Requirement: Check every line of the data and copy the ones where "board" appears.

Data excerpt:
--

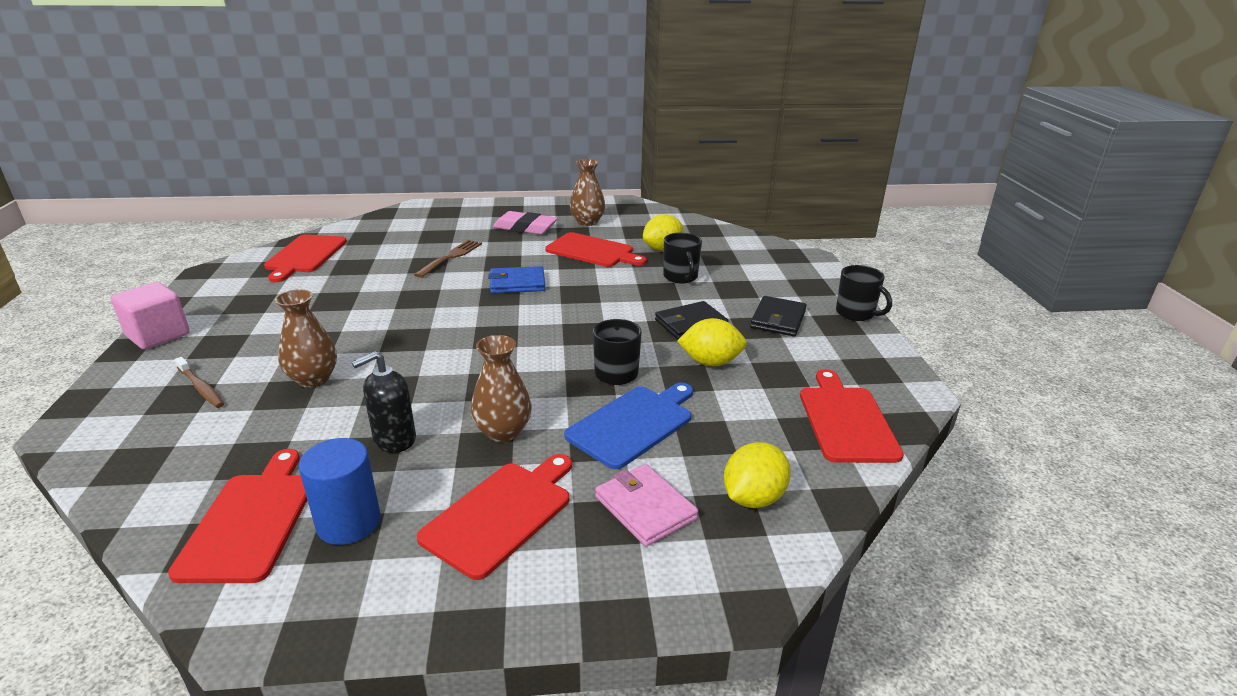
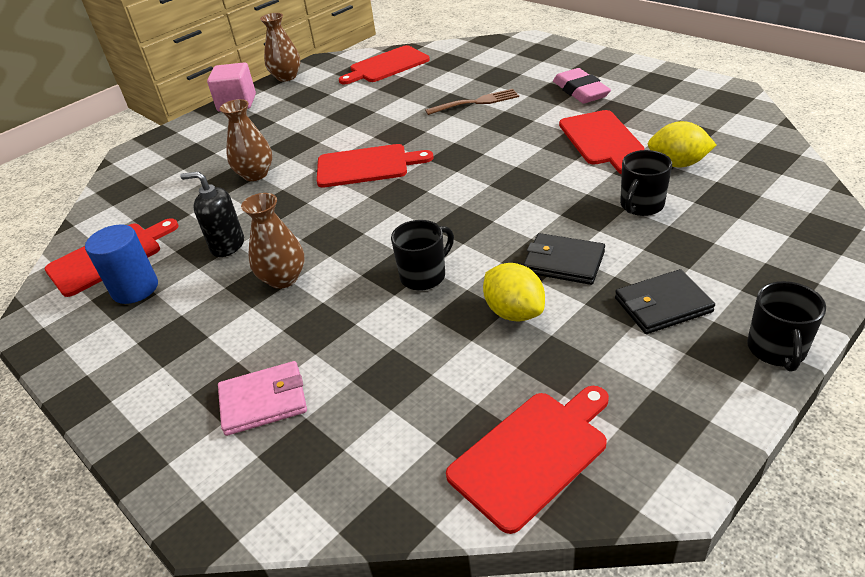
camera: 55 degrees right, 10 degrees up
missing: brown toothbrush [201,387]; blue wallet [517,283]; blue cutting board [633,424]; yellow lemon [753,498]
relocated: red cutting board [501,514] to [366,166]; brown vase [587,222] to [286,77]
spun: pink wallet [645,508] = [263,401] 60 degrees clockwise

--

Result of this exercise:
missing: brown toothbrush [201,387]; blue wallet [517,283]; blue cutting board [633,424]; yellow lemon [753,498]
relocated: red cutting board [501,514] to [366,166]; brown vase [587,222] to [286,77]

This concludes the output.